Assignment
Please give again every entry exactly as it appears, setting aside the pictures.

Record excerpts
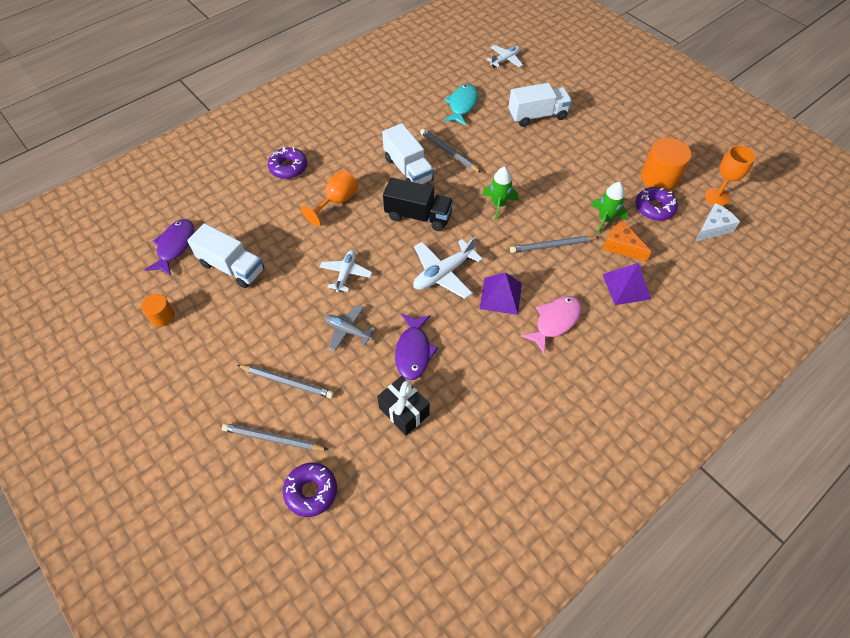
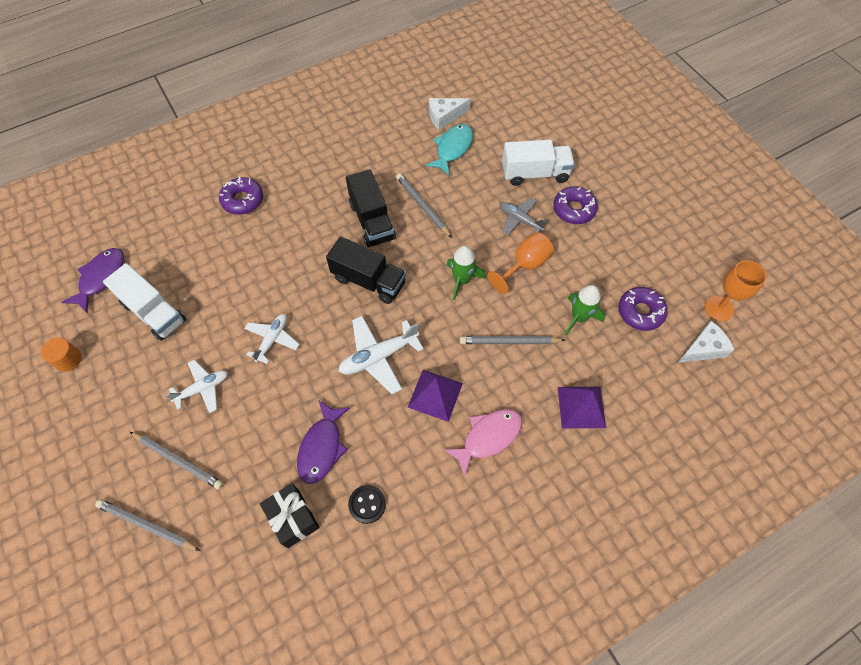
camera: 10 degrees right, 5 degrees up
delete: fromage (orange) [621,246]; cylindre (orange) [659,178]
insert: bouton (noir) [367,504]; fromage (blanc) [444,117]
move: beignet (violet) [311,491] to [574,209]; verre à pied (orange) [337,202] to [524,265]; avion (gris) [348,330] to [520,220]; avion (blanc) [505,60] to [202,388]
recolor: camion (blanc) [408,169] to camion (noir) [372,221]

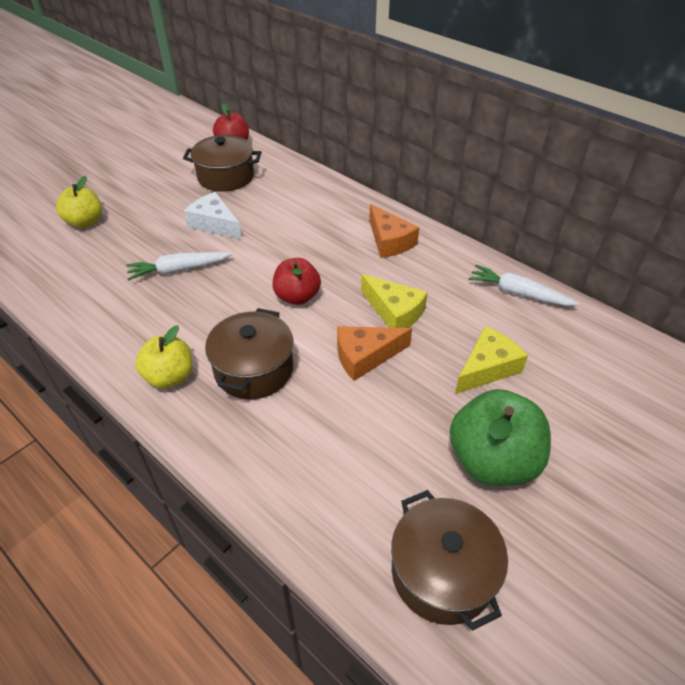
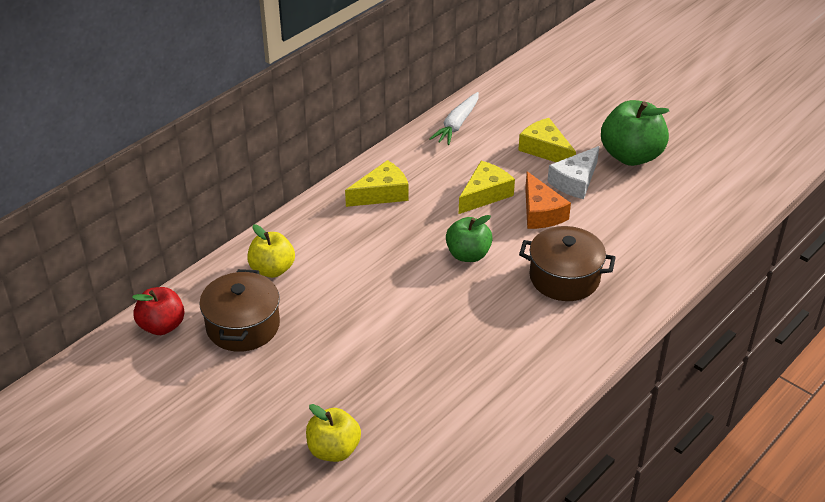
camera: 90 degrees left, 5 degrees down
delete: carotte (blanc) [178,270]; marmite (marron) [442,572]
move: pomme (jaune) [170,376] to [272,269]; fromage (blanc) [214,224] to [575,181]
recolor: pomme (rouge) [297,296] to pomme (vert) [468,255]; fromage (orange) [389,241] to fromage (jaune) [382,194]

Your solution
camera: 10 degrees right, 5 degrees up
delete: fromage (orange) [621,246]; cylindre (orange) [659,178]
insert: bouton (noir) [367,504]; fromage (blanc) [444,117]
move: beignet (violet) [311,491] to [574,209]; verre à pied (orange) [337,202] to [524,265]; avion (gris) [348,330] to [520,220]; avion (blanc) [505,60] to [202,388]
recolor: camion (blanc) [408,169] to camion (noir) [372,221]

camera: 90 degrees left, 5 degrees down
delete: carotte (blanc) [178,270]; marmite (marron) [442,572]
move: pomme (jaune) [170,376] to [272,269]; fromage (blanc) [214,224] to [575,181]
recolor: pomme (rouge) [297,296] to pomme (vert) [468,255]; fromage (orange) [389,241] to fromage (jaune) [382,194]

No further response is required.